(Records from a data source)
+--

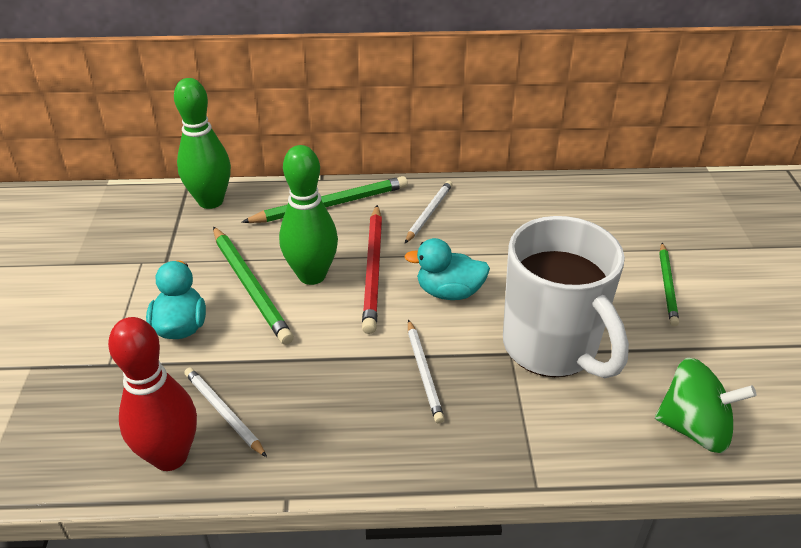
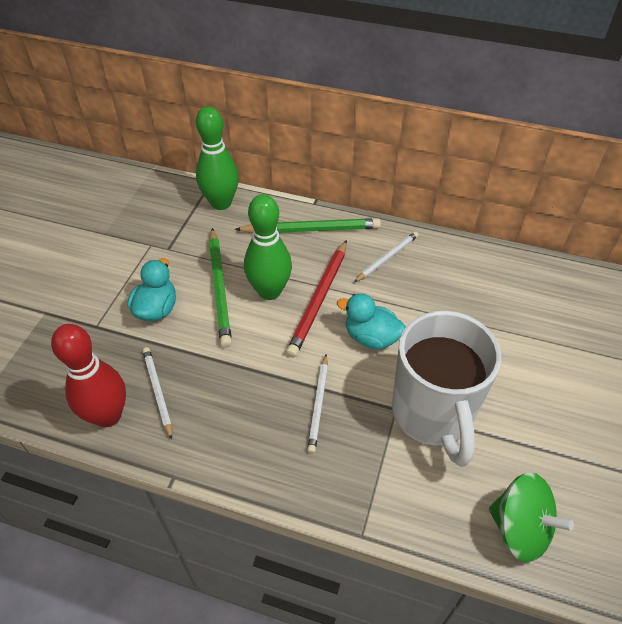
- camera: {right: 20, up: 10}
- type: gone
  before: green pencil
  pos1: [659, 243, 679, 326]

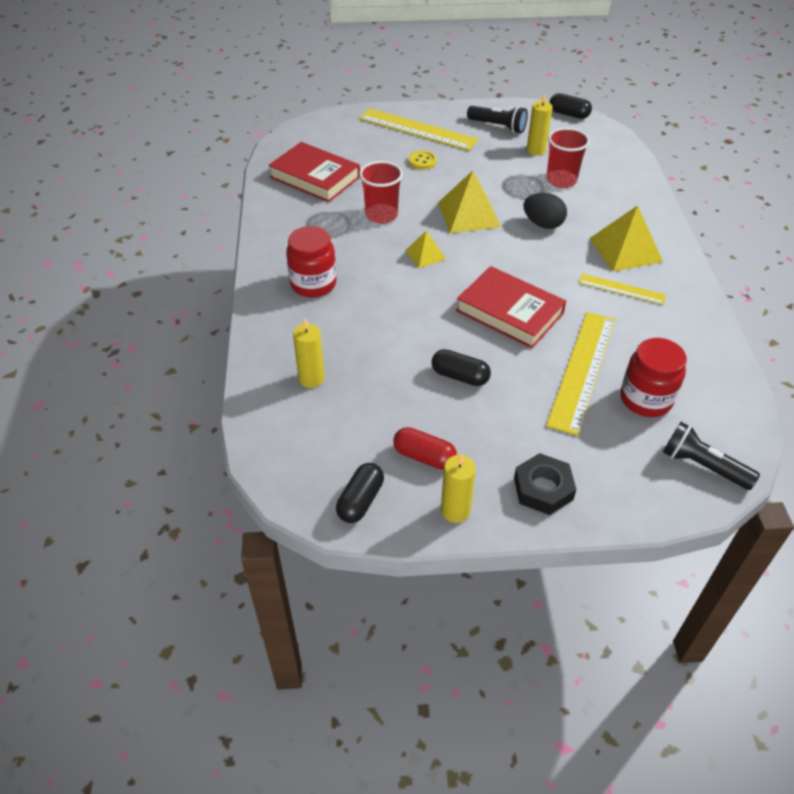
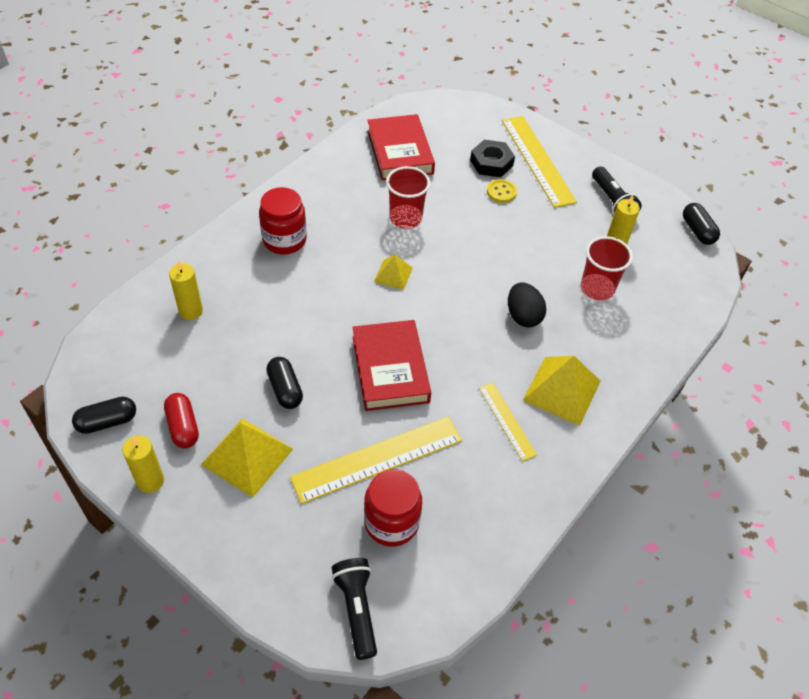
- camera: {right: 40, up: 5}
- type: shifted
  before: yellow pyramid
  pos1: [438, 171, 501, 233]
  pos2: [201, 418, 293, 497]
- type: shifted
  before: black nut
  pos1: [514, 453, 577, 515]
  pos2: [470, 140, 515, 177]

+--

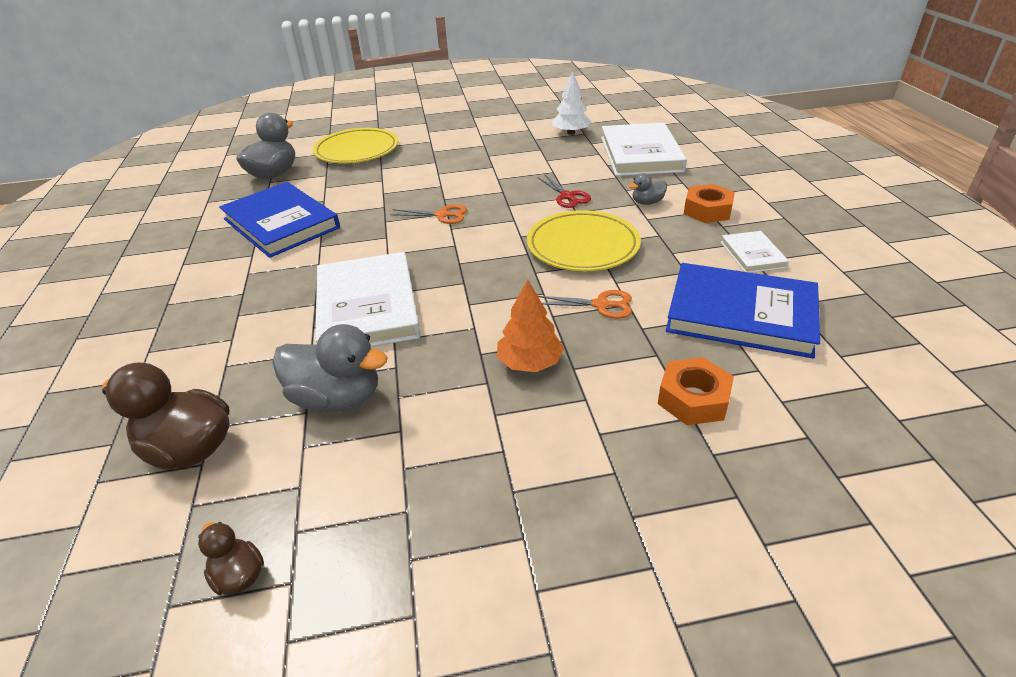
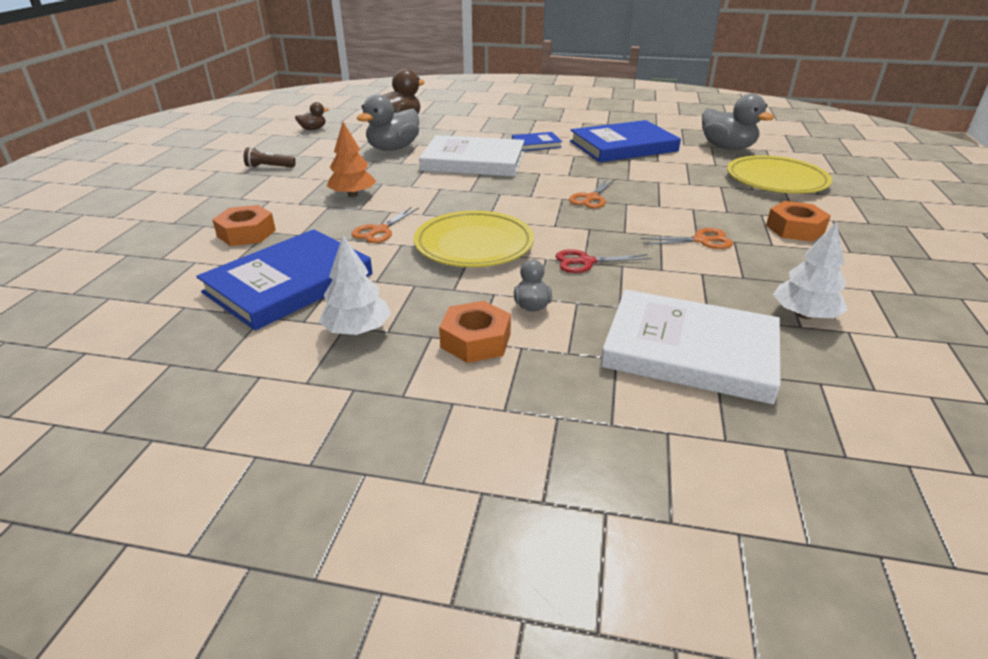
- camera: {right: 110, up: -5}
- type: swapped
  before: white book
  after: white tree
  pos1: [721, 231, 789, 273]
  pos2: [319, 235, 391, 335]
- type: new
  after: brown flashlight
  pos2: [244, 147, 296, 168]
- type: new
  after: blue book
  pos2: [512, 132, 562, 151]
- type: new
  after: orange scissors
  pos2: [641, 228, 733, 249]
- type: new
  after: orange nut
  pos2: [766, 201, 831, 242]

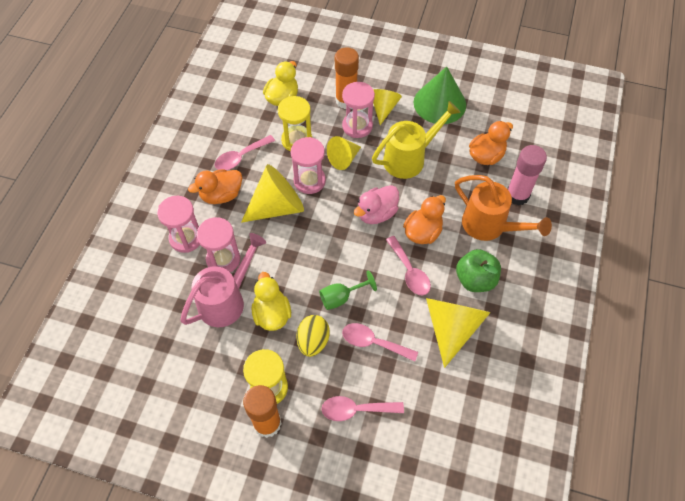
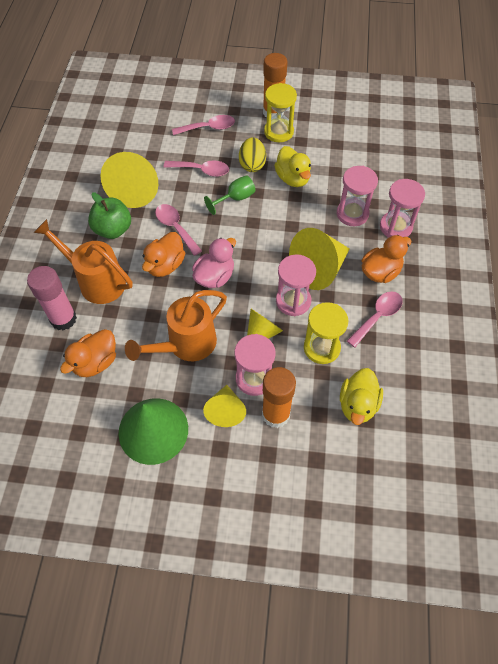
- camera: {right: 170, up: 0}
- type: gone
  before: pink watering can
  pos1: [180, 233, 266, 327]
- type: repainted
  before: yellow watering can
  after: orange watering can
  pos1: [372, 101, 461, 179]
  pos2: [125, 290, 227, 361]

+--

# PROBLEM TO WORK ON:
Using the records above, copy word for word the line with "pos1: [438, 171, 501, 233]", the line with "pos2: [470, 140, 515, 177]", and every line between them.

# YOUR RESPONSE:
  pos1: [438, 171, 501, 233]
  pos2: [201, 418, 293, 497]
- type: shifted
  before: black nut
  pos1: [514, 453, 577, 515]
  pos2: [470, 140, 515, 177]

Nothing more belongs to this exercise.